Description of the task.
Look through the data below. Pick out the lines holding the string "green".

Supplied information.
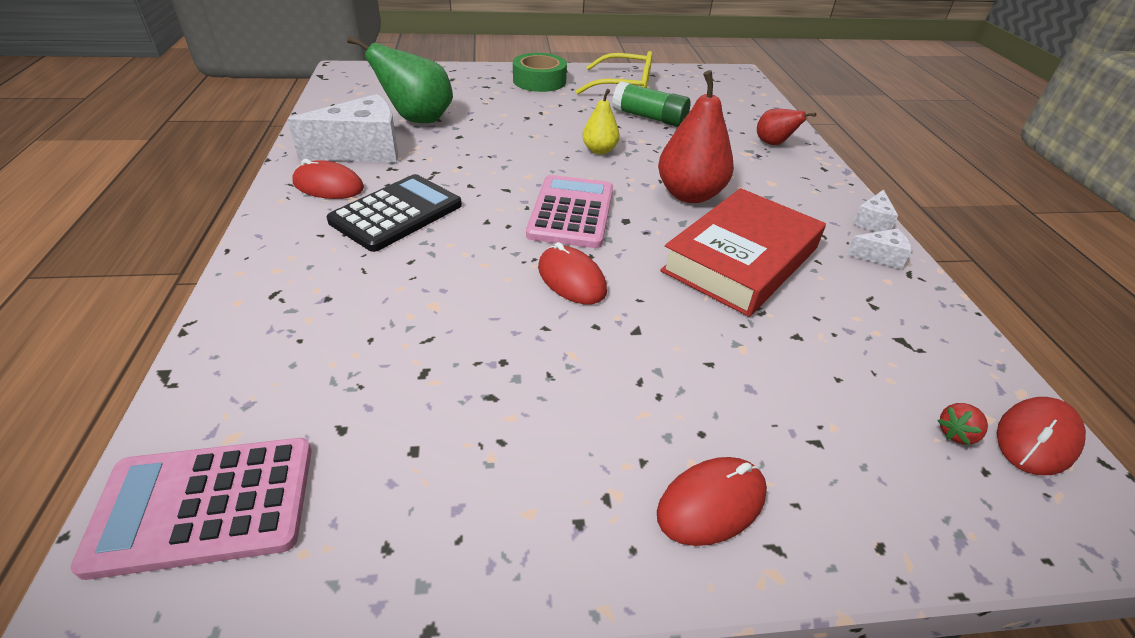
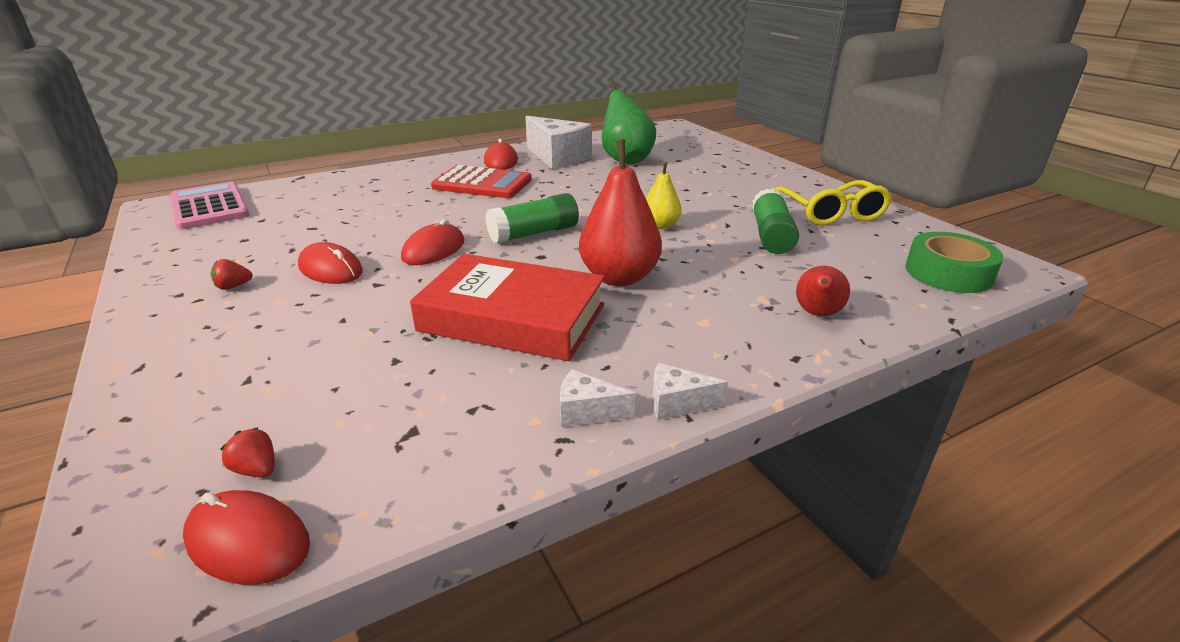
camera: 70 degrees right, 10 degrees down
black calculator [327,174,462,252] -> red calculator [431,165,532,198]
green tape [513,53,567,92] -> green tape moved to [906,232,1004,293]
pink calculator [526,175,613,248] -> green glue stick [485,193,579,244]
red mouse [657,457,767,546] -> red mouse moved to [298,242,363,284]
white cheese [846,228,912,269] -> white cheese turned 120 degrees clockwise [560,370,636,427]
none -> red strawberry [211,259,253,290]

---

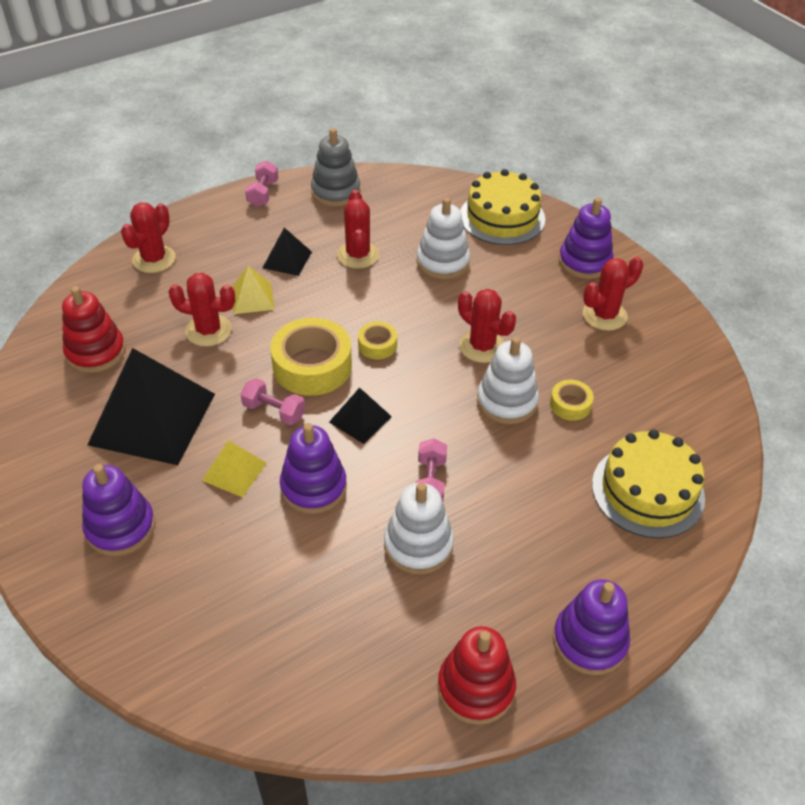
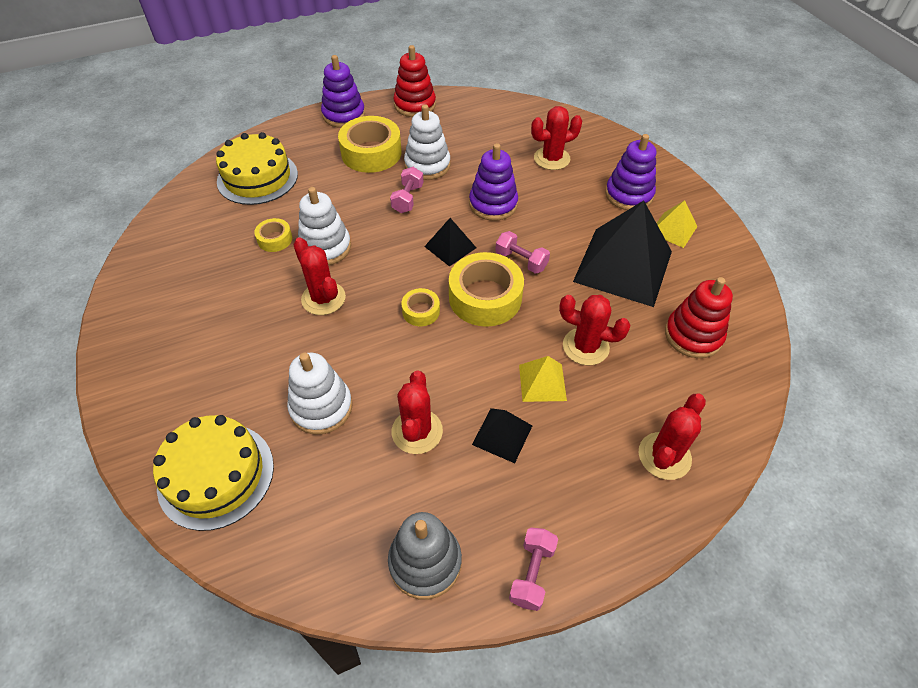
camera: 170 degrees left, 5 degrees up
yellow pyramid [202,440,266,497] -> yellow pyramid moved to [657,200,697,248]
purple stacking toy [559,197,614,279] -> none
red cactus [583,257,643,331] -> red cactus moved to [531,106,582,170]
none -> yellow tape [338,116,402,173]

Exercise result.
green tape [513,53,567,92] -> green tape moved to [906,232,1004,293]
pink calculator [526,175,613,248] -> green glue stick [485,193,579,244]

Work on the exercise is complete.